--- RECORDED DATA ---
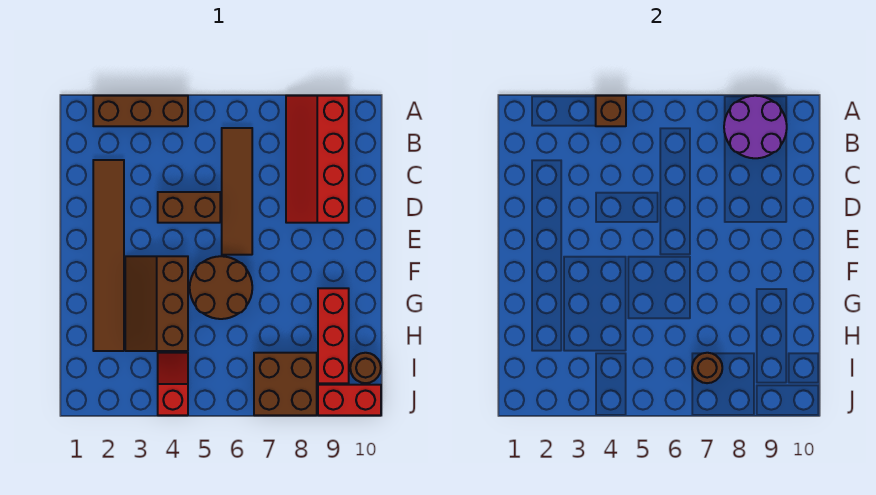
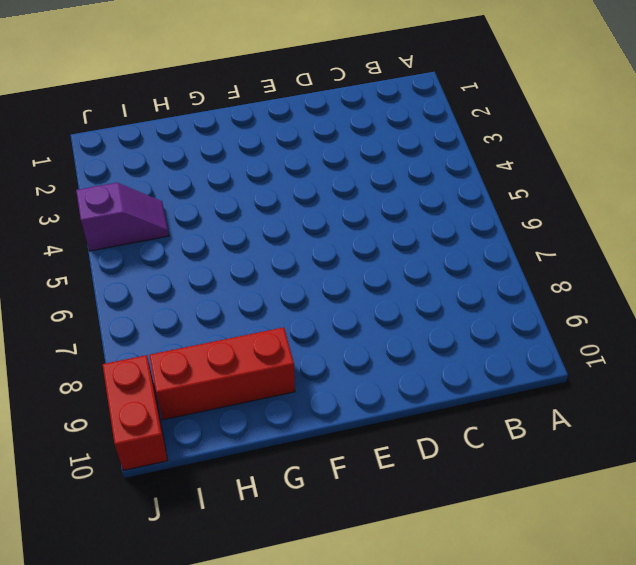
purple slope I4:J4 level 1 top J -> red slope I4:J4 level 1 top J
none -> brown brick A2:A4 level 1
none -> red slope A8:D9 level 1 top 9
none -> brown tile B6:E6 level 1

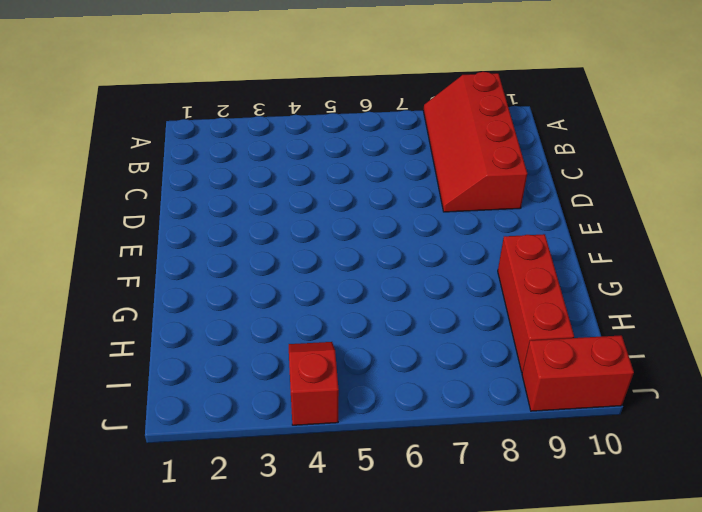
none -> brown brick A2:A4 level 1
none -> brown tile B6:E6 level 1
none -> brown tile C2:H2 level 1

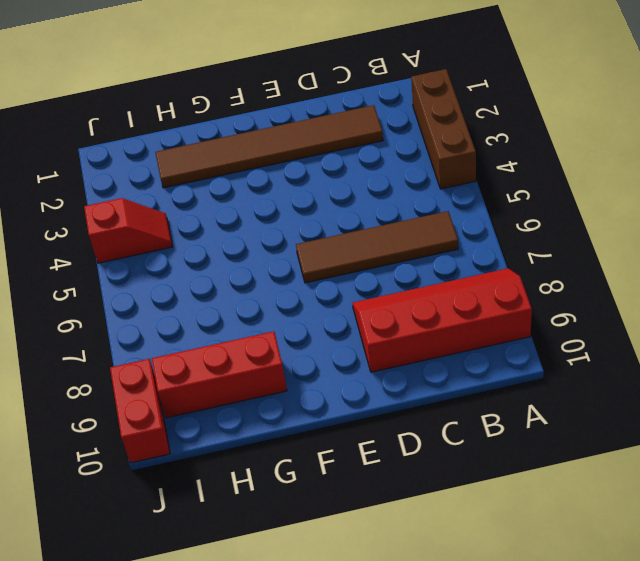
none -> brown brick D4:D5 level 1
none -> brown slope F3:H4 level 1 top 4
none -> brown round brick F5:G6 level 1

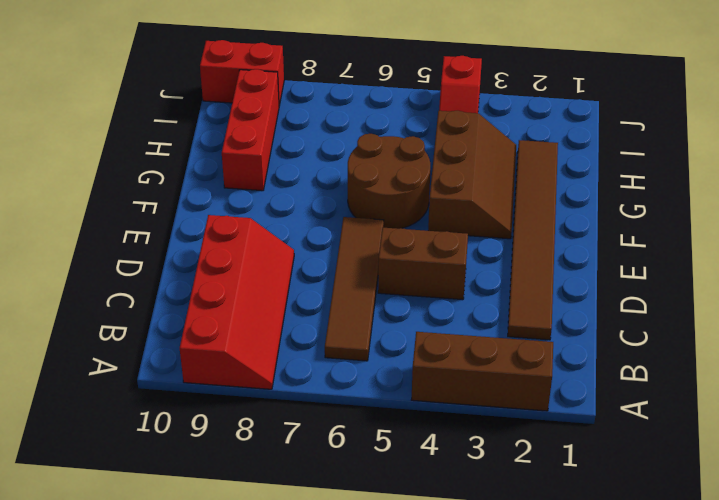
none -> brown brick I7:J8 level 1
none -> brown round brick I10 level 1
none -> brown brick A4 level 2

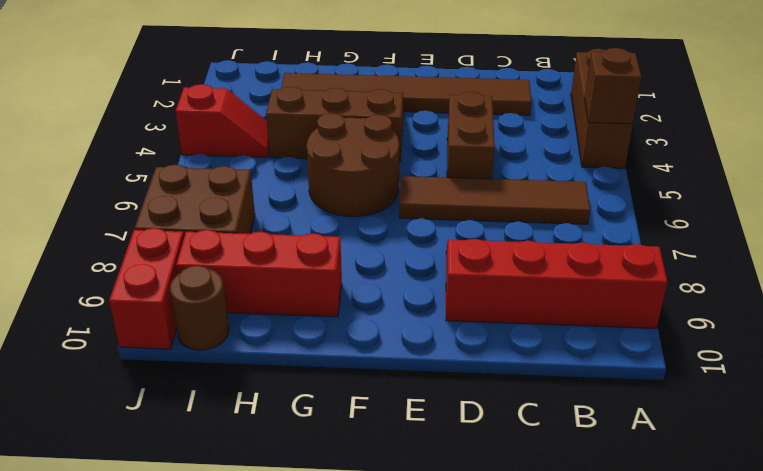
none -> purple round brick A8:B9 level 2
none -> brown round brick I7 level 2

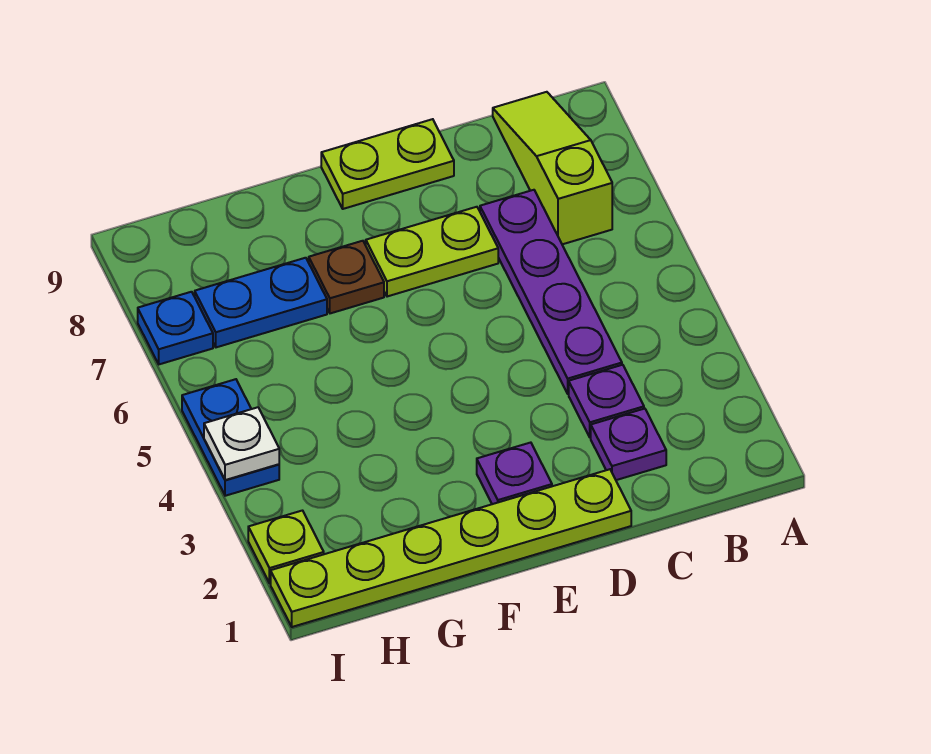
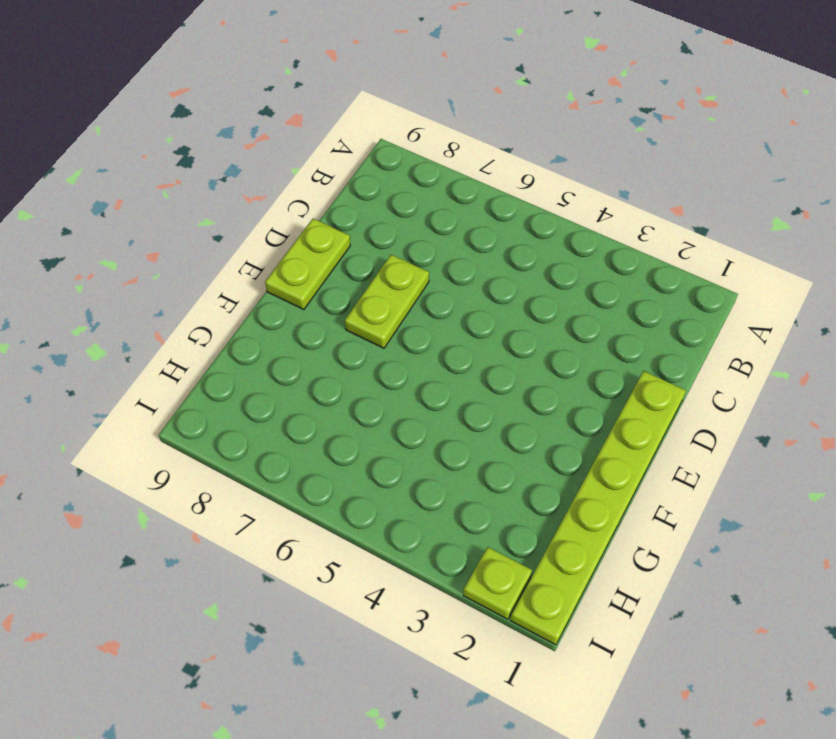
none -> lime slope B7:B9 level 1 top 7
none -> purple plate C2 level 1
none -> purple plate C3 level 1

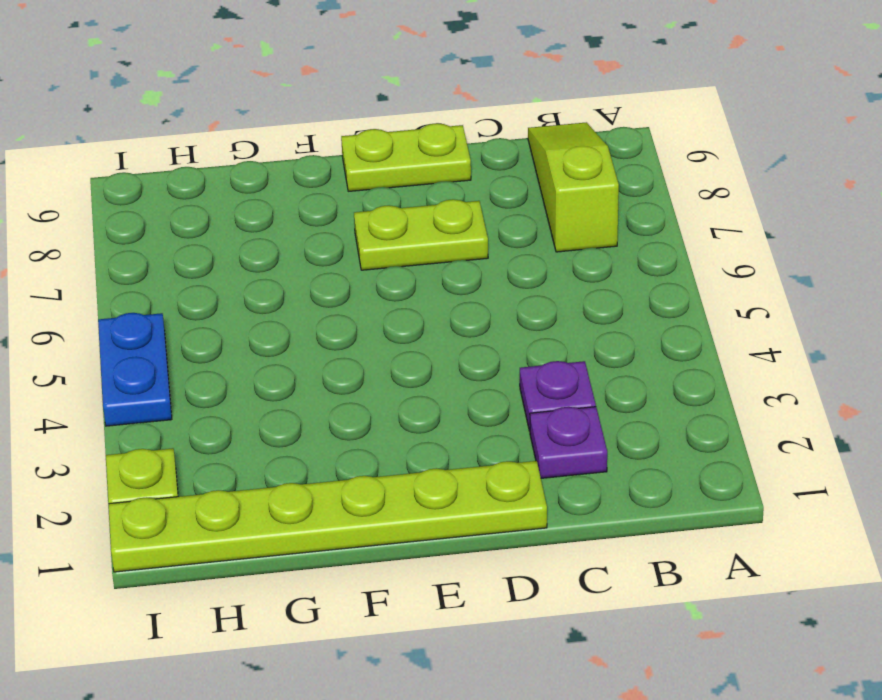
none -> purple plate C4:C7 level 1
none -> purple plate E2 level 1
none -> brown plate F7 level 1

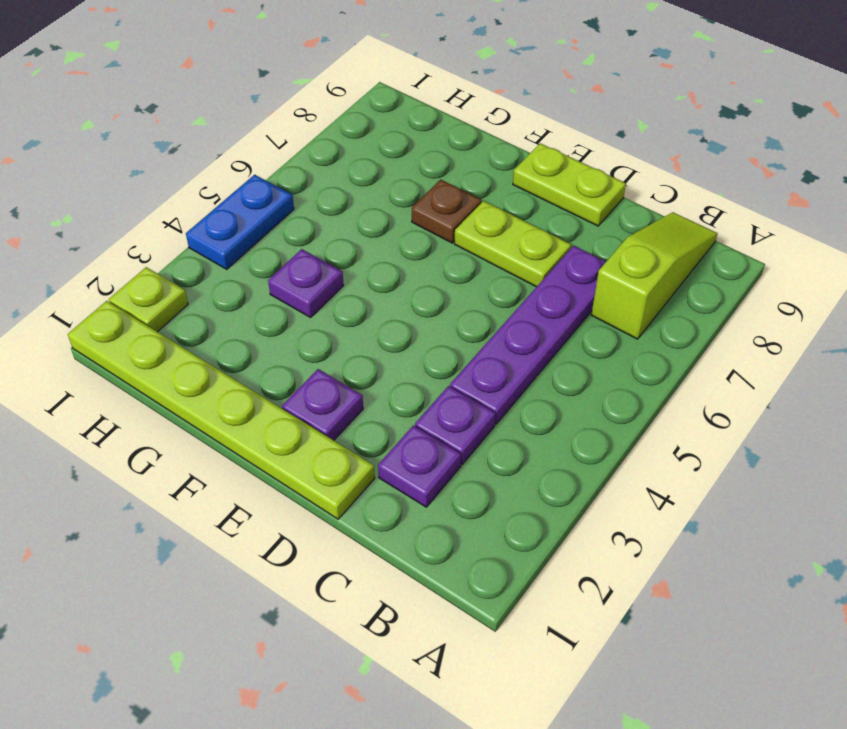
purple plate G4 level 1 -> none
none -> blue plate G7:H7 level 1
none -> blue plate I7 level 1
none -> white plate I4 level 2

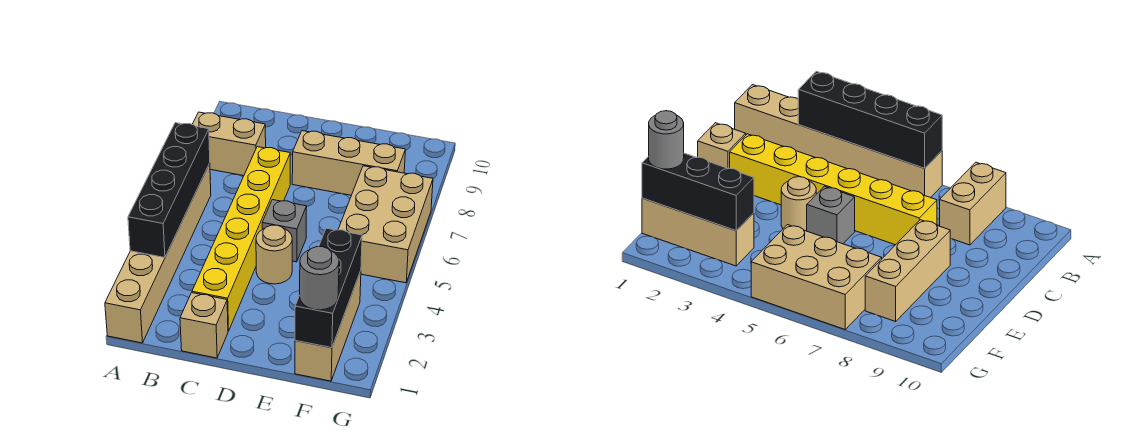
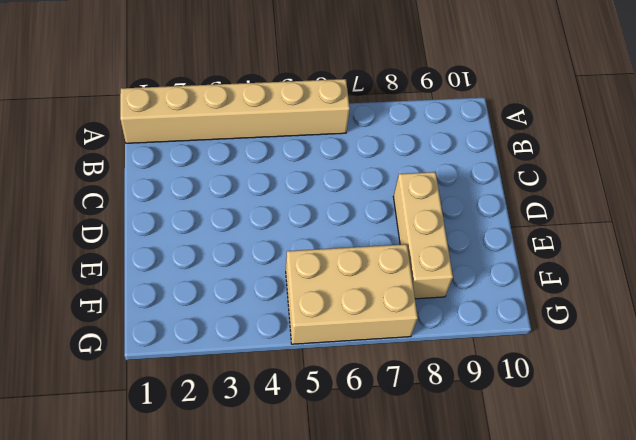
none -> tan brick A8:B8 level 1
none -> tan brick C1 level 1
none -> yellow brick C2:C7 level 1

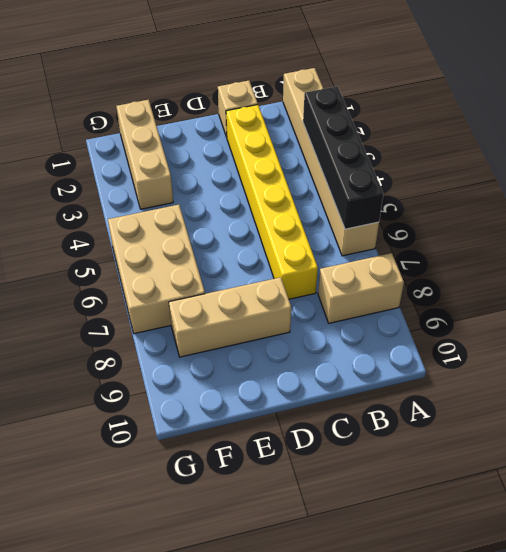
none -> tan round brick D4 level 1
none -> grey brick D5 level 1
none -> black brick F1:F3 level 2

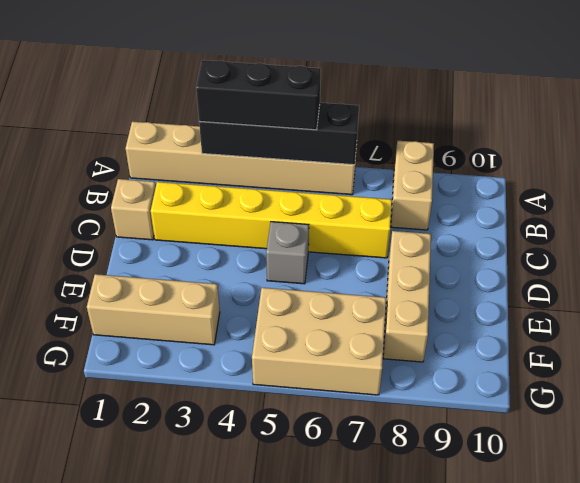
black brick A3:A5 level 3 -> black brick F1:F3 level 2
none -> tan round brick D4 level 1
none -> grey round brick F1 level 3

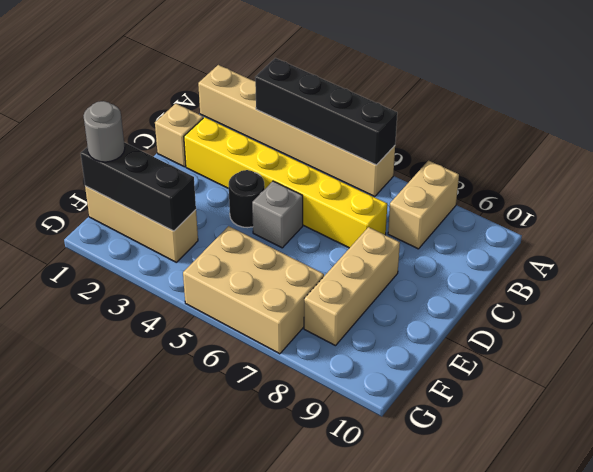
black round brick D4 level 1 -> tan round brick D4 level 1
---
Lines from the one containing "none -> purple plate C3 level 1" through the final line of the entries above are to be retyped exactly, with every picture left out.

none -> purple plate C3 level 1

none -> purple plate C4:C7 level 1
none -> purple plate E2 level 1
none -> brown plate F7 level 1

purple plate G4 level 1 -> none
none -> blue plate G7:H7 level 1
none -> blue plate I7 level 1
none -> white plate I4 level 2

none -> tan brick A8:B8 level 1
none -> tan brick C1 level 1
none -> yellow brick C2:C7 level 1

none -> tan round brick D4 level 1
none -> grey brick D5 level 1
none -> black brick F1:F3 level 2

black brick A3:A5 level 3 -> black brick F1:F3 level 2
none -> tan round brick D4 level 1
none -> grey round brick F1 level 3

black round brick D4 level 1 -> tan round brick D4 level 1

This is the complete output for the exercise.